== MATERIAL SUPPLIED ==
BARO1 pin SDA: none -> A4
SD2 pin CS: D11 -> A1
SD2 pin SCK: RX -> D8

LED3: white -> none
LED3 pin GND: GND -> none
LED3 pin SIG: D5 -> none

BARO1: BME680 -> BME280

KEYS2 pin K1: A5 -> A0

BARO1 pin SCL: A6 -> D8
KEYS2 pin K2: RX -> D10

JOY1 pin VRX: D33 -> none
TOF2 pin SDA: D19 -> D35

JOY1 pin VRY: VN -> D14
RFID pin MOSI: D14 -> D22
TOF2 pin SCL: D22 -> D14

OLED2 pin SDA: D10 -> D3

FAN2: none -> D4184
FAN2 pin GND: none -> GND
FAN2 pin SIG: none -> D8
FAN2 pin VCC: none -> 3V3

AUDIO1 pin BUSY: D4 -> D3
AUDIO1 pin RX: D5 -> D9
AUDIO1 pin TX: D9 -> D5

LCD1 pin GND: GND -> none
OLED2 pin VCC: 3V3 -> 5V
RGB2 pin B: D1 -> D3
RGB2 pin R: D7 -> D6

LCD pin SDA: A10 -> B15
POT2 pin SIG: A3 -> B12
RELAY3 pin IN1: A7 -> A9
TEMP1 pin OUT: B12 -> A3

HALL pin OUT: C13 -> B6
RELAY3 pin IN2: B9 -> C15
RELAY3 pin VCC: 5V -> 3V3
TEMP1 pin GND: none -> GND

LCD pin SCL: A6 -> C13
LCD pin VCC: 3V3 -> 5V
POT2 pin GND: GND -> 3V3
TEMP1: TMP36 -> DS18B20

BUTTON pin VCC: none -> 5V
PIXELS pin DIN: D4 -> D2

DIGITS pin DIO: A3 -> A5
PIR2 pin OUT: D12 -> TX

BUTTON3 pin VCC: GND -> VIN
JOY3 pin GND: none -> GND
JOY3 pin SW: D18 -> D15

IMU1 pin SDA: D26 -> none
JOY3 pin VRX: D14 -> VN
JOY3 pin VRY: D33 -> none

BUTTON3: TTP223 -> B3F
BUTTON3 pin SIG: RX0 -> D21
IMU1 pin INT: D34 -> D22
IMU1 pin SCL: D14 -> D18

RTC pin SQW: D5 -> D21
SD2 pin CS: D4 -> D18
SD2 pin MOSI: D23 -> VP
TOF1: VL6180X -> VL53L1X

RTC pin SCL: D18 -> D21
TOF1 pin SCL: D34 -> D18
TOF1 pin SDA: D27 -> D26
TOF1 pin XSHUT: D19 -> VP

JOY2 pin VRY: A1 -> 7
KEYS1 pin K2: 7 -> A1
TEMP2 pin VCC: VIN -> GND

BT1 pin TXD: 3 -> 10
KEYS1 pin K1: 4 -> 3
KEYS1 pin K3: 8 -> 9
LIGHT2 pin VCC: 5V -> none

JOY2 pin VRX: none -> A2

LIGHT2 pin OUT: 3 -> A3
===
EXERCISE DESCRIPTION
Copy word for word the stretch of entries above from the line that has "SD2 pin SCK: RX -> D8" through the line that has "LCD pin VCC: 3V3 -> 5V", both ends included, and nothing outside it.

YOUR SOLUTION
SD2 pin SCK: RX -> D8

LED3: white -> none
LED3 pin GND: GND -> none
LED3 pin SIG: D5 -> none

BARO1: BME680 -> BME280

KEYS2 pin K1: A5 -> A0

BARO1 pin SCL: A6 -> D8
KEYS2 pin K2: RX -> D10

JOY1 pin VRX: D33 -> none
TOF2 pin SDA: D19 -> D35

JOY1 pin VRY: VN -> D14
RFID pin MOSI: D14 -> D22
TOF2 pin SCL: D22 -> D14

OLED2 pin SDA: D10 -> D3

FAN2: none -> D4184
FAN2 pin GND: none -> GND
FAN2 pin SIG: none -> D8
FAN2 pin VCC: none -> 3V3

AUDIO1 pin BUSY: D4 -> D3
AUDIO1 pin RX: D5 -> D9
AUDIO1 pin TX: D9 -> D5

LCD1 pin GND: GND -> none
OLED2 pin VCC: 3V3 -> 5V
RGB2 pin B: D1 -> D3
RGB2 pin R: D7 -> D6

LCD pin SDA: A10 -> B15
POT2 pin SIG: A3 -> B12
RELAY3 pin IN1: A7 -> A9
TEMP1 pin OUT: B12 -> A3

HALL pin OUT: C13 -> B6
RELAY3 pin IN2: B9 -> C15
RELAY3 pin VCC: 5V -> 3V3
TEMP1 pin GND: none -> GND

LCD pin SCL: A6 -> C13
LCD pin VCC: 3V3 -> 5V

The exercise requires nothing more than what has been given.